Source material:

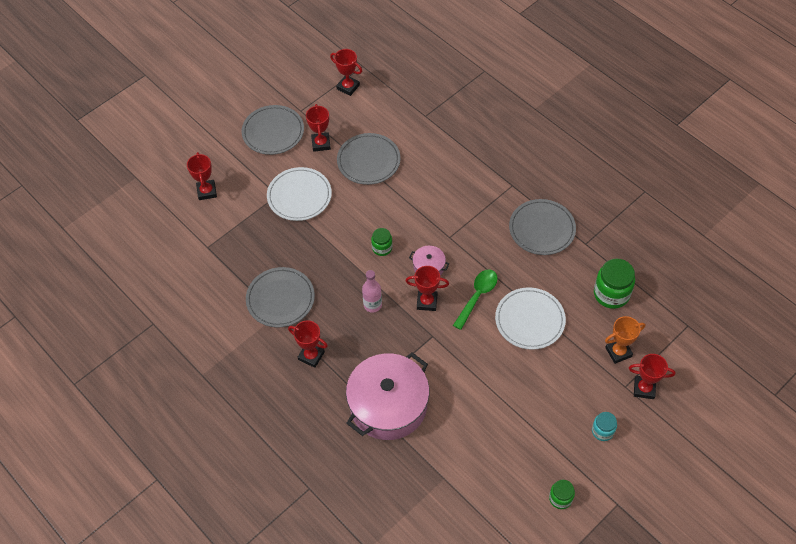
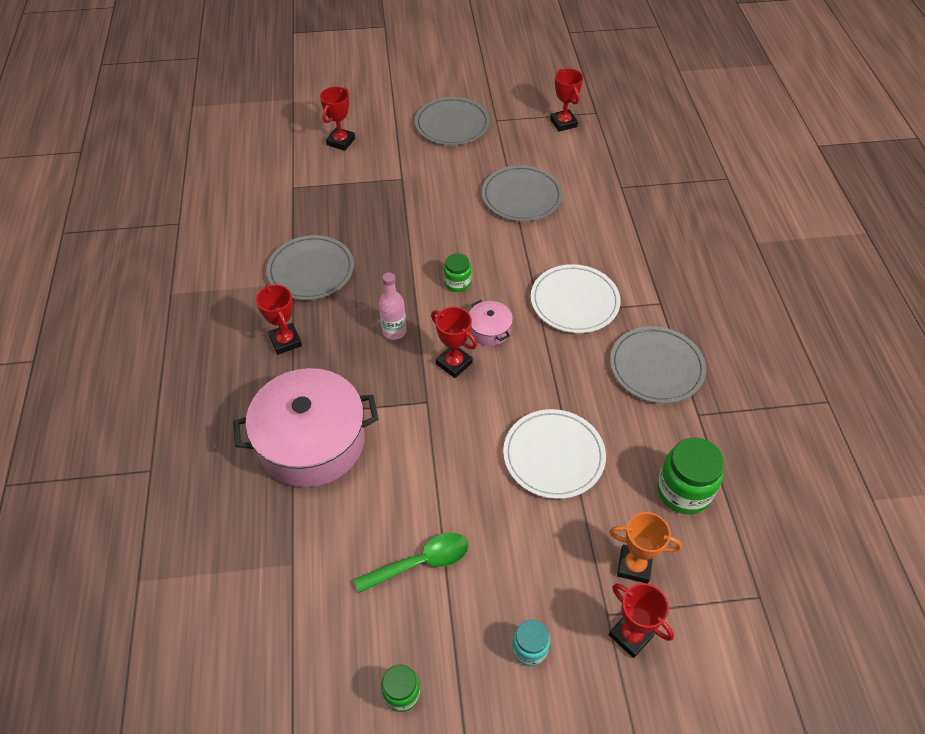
camera: 35 degrees right, 5 degrees down
(299, 196) = (422, 191): white plate -> white plate (574, 301)
(321, 143) = (488, 157): red trophy -> none
(477, 296) = (515, 392): green spoon -> green spoon (421, 562)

What is expected: All lines from the one that contains "(321, 143) = (488, 157): red trophy -> none" to the last line above must be given again exactly, with both included and nothing added.

The answer:
(321, 143) = (488, 157): red trophy -> none
(477, 296) = (515, 392): green spoon -> green spoon (421, 562)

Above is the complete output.